**PROBLEM TO WORK ON:** Could you find every line in the entries below that holds the word "house" and copy it?

--- RECORDED DATA Enclosed Below ---

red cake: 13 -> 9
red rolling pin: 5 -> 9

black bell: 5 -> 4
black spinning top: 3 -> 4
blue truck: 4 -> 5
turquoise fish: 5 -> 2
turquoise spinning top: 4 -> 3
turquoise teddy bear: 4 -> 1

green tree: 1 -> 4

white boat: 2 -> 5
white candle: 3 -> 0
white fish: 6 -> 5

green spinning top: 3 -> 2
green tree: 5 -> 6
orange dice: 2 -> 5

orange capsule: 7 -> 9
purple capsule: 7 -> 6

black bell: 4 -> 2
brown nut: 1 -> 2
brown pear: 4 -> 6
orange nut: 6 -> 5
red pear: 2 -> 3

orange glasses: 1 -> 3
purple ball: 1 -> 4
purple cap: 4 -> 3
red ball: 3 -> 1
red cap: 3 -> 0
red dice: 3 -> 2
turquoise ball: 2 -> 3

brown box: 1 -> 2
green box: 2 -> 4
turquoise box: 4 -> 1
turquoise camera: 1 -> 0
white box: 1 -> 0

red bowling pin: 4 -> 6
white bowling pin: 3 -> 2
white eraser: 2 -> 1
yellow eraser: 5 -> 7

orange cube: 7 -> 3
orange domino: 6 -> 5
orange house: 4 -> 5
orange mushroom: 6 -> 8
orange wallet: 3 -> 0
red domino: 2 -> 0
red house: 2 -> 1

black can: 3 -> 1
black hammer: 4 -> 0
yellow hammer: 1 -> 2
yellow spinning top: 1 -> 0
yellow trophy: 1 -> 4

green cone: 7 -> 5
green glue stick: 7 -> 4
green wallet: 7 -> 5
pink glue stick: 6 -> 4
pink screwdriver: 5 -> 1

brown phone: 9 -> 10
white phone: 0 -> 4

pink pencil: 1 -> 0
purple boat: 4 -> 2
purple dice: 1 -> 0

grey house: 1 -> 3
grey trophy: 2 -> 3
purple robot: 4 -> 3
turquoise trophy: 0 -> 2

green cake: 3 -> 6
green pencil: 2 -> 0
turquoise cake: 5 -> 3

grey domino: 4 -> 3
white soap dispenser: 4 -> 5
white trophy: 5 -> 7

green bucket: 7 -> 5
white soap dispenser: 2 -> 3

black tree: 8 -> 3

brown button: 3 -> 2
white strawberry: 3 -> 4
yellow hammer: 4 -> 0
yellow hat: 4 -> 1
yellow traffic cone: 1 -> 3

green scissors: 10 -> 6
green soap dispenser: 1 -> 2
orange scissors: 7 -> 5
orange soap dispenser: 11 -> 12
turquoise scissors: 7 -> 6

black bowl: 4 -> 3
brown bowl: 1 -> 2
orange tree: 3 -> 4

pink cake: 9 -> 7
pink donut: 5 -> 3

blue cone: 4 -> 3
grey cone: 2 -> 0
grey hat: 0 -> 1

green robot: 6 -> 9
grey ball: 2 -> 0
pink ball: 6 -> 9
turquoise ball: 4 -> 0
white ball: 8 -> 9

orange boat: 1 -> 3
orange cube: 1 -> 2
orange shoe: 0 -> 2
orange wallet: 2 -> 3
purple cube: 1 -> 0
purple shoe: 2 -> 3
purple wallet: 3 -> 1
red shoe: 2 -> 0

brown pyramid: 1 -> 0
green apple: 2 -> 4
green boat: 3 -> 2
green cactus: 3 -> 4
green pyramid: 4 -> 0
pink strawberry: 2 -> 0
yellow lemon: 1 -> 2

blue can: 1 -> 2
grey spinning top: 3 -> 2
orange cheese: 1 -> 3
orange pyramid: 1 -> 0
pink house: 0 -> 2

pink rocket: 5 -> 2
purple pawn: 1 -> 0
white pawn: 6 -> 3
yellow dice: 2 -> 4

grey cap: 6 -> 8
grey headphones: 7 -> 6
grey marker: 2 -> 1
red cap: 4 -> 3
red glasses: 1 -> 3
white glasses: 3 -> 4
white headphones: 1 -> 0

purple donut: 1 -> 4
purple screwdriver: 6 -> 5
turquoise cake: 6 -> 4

--- End of Enclosed RECORDED DATA ---

**REPLY:**
orange house: 4 -> 5
red house: 2 -> 1
grey house: 1 -> 3
pink house: 0 -> 2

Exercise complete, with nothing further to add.